Lines before the one containing "(235, 398) = (504, 401): grey" are to be skipped; reproduce that line and the rest of the records below exactly.

[Opening RECORDED INFORMATION section]

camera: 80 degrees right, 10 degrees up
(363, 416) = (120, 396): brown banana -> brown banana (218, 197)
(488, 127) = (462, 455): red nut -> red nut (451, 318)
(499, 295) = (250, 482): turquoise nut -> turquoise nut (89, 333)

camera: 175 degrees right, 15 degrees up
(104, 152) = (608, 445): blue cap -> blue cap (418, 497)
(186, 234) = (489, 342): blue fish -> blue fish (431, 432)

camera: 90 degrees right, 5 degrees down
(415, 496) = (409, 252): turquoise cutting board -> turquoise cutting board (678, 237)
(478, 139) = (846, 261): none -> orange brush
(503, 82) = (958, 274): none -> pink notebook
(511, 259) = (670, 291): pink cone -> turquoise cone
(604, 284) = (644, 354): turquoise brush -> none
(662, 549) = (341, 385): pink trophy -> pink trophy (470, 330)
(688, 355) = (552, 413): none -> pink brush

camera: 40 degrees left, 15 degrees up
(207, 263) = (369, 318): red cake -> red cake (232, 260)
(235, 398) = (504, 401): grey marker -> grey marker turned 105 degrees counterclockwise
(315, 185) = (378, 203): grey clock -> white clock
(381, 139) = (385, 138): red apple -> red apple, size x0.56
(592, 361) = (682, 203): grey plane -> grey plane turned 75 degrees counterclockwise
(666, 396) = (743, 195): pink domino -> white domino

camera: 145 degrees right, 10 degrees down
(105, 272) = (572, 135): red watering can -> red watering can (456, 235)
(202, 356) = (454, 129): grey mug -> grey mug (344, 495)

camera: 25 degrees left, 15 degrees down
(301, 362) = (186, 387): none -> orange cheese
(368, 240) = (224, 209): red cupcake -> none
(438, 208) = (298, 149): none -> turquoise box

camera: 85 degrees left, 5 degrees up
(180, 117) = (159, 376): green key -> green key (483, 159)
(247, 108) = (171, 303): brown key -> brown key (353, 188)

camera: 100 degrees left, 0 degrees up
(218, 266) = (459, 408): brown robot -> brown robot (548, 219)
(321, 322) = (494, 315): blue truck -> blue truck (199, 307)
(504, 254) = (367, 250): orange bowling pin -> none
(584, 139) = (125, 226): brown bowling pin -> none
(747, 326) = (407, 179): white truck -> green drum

[Closing RECORDED INFORMATION section]

- _YOUR SOLUTION_:
(235, 398) = (504, 401): grey marker -> grey marker turned 105 degrees counterclockwise
(315, 185) = (378, 203): grey clock -> white clock
(381, 139) = (385, 138): red apple -> red apple, size x0.56
(592, 361) = (682, 203): grey plane -> grey plane turned 75 degrees counterclockwise
(666, 396) = (743, 195): pink domino -> white domino

camera: 145 degrees right, 10 degrees down
(105, 272) = (572, 135): red watering can -> red watering can (456, 235)
(202, 356) = (454, 129): grey mug -> grey mug (344, 495)

camera: 25 degrees left, 15 degrees down
(301, 362) = (186, 387): none -> orange cheese
(368, 240) = (224, 209): red cupcake -> none
(438, 208) = (298, 149): none -> turquoise box

camera: 85 degrees left, 5 degrees up
(180, 117) = (159, 376): green key -> green key (483, 159)
(247, 108) = (171, 303): brown key -> brown key (353, 188)

camera: 100 degrees left, 0 degrees up
(218, 266) = (459, 408): brown robot -> brown robot (548, 219)
(321, 322) = (494, 315): blue truck -> blue truck (199, 307)
(504, 254) = (367, 250): orange bowling pin -> none
(584, 139) = (125, 226): brown bowling pin -> none
(747, 326) = (407, 179): white truck -> green drum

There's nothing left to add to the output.